Problem to solve:
Could you restate all of the entries, word for word?

Records from a dataset:
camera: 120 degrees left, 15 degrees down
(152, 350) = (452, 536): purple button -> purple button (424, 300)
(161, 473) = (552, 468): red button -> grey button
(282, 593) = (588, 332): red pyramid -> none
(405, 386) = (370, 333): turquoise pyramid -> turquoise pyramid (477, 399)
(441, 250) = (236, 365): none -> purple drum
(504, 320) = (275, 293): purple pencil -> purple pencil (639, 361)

Result of this exercise:
camera: 120 degrees left, 15 degrees down
(152, 350) = (452, 536): purple button -> purple button (424, 300)
(161, 473) = (552, 468): red button -> grey button
(282, 593) = (588, 332): red pyramid -> none
(405, 386) = (370, 333): turquoise pyramid -> turquoise pyramid (477, 399)
(441, 250) = (236, 365): none -> purple drum
(504, 320) = (275, 293): purple pencil -> purple pencil (639, 361)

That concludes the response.